● WHAT THIS TASK INVOLVES
An exact transcript of the records is what this task asks for.
Start of THE INPUT
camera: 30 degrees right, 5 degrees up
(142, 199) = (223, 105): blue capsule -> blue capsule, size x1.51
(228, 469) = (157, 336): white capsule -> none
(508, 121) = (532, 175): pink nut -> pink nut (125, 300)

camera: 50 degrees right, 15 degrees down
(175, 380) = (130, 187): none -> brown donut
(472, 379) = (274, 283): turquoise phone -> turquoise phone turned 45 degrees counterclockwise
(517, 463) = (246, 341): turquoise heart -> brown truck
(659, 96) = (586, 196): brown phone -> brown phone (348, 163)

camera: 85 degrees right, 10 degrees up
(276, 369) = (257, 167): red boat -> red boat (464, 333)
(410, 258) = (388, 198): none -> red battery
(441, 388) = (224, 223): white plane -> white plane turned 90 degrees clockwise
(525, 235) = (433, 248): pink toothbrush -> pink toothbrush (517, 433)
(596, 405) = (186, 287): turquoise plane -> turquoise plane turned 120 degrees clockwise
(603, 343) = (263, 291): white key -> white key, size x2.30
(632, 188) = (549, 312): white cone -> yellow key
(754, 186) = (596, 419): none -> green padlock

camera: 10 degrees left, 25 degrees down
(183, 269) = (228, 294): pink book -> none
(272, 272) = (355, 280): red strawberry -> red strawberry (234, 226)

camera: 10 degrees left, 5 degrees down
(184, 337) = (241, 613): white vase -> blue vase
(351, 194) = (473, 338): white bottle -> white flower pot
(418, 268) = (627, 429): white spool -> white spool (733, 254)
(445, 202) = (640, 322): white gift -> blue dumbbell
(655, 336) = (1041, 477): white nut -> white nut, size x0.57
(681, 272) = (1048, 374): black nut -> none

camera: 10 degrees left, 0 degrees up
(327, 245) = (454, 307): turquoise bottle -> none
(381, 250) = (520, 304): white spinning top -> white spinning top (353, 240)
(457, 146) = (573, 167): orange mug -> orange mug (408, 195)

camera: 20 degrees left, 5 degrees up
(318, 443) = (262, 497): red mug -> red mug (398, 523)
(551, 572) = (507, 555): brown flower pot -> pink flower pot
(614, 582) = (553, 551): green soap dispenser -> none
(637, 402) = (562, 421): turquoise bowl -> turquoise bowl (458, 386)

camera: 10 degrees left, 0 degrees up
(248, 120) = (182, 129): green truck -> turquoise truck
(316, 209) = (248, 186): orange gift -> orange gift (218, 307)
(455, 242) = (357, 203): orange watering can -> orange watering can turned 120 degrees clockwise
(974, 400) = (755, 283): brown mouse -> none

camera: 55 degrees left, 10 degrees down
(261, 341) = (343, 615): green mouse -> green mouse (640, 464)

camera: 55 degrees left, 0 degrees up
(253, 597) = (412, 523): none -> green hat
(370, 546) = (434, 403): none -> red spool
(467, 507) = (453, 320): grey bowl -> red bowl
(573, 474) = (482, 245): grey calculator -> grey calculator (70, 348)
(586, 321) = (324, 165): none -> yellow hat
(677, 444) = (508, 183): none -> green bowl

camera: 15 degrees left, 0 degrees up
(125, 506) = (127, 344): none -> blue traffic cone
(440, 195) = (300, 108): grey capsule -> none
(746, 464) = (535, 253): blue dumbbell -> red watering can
End of THE INPUT
● EXERCISE SOLUTION
camera: 30 degrees right, 5 degrees up
(142, 199) = (223, 105): blue capsule -> blue capsule, size x1.51
(228, 469) = (157, 336): white capsule -> none
(508, 121) = (532, 175): pink nut -> pink nut (125, 300)

camera: 50 degrees right, 15 degrees down
(175, 380) = (130, 187): none -> brown donut
(472, 379) = (274, 283): turquoise phone -> turquoise phone turned 45 degrees counterclockwise
(517, 463) = (246, 341): turquoise heart -> brown truck
(659, 96) = (586, 196): brown phone -> brown phone (348, 163)

camera: 85 degrees right, 10 degrees up
(276, 369) = (257, 167): red boat -> red boat (464, 333)
(410, 258) = (388, 198): none -> red battery
(441, 388) = (224, 223): white plane -> white plane turned 90 degrees clockwise
(525, 235) = (433, 248): pink toothbrush -> pink toothbrush (517, 433)
(596, 405) = (186, 287): turquoise plane -> turquoise plane turned 120 degrees clockwise
(603, 343) = (263, 291): white key -> white key, size x2.30
(632, 188) = (549, 312): white cone -> yellow key
(754, 186) = (596, 419): none -> green padlock

camera: 10 degrees left, 25 degrees down
(183, 269) = (228, 294): pink book -> none
(272, 272) = (355, 280): red strawberry -> red strawberry (234, 226)

camera: 10 degrees left, 5 degrees down
(184, 337) = (241, 613): white vase -> blue vase
(351, 194) = (473, 338): white bottle -> white flower pot
(418, 268) = (627, 429): white spool -> white spool (733, 254)
(445, 202) = (640, 322): white gift -> blue dumbbell
(655, 336) = (1041, 477): white nut -> white nut, size x0.57
(681, 272) = (1048, 374): black nut -> none

camera: 10 degrees left, 0 degrees up
(327, 245) = (454, 307): turquoise bottle -> none
(381, 250) = (520, 304): white spinning top -> white spinning top (353, 240)
(457, 146) = (573, 167): orange mug -> orange mug (408, 195)

camera: 20 degrees left, 5 degrees up
(318, 443) = (262, 497): red mug -> red mug (398, 523)
(551, 572) = (507, 555): brown flower pot -> pink flower pot
(614, 582) = (553, 551): green soap dispenser -> none
(637, 402) = (562, 421): turquoise bowl -> turquoise bowl (458, 386)

camera: 10 degrees left, 0 degrees up
(248, 120) = (182, 129): green truck -> turquoise truck
(316, 209) = (248, 186): orange gift -> orange gift (218, 307)
(455, 242) = (357, 203): orange watering can -> orange watering can turned 120 degrees clockwise
(974, 400) = (755, 283): brown mouse -> none

camera: 55 degrees left, 10 degrees down
(261, 341) = (343, 615): green mouse -> green mouse (640, 464)

camera: 55 degrees left, 0 degrees up
(253, 597) = (412, 523): none -> green hat
(370, 546) = (434, 403): none -> red spool
(467, 507) = (453, 320): grey bowl -> red bowl
(573, 474) = (482, 245): grey calculator -> grey calculator (70, 348)
(586, 321) = (324, 165): none -> yellow hat
(677, 444) = (508, 183): none -> green bowl

camera: 15 degrees left, 0 degrees up
(125, 506) = (127, 344): none -> blue traffic cone
(440, 195) = (300, 108): grey capsule -> none
(746, 464) = (535, 253): blue dumbbell -> red watering can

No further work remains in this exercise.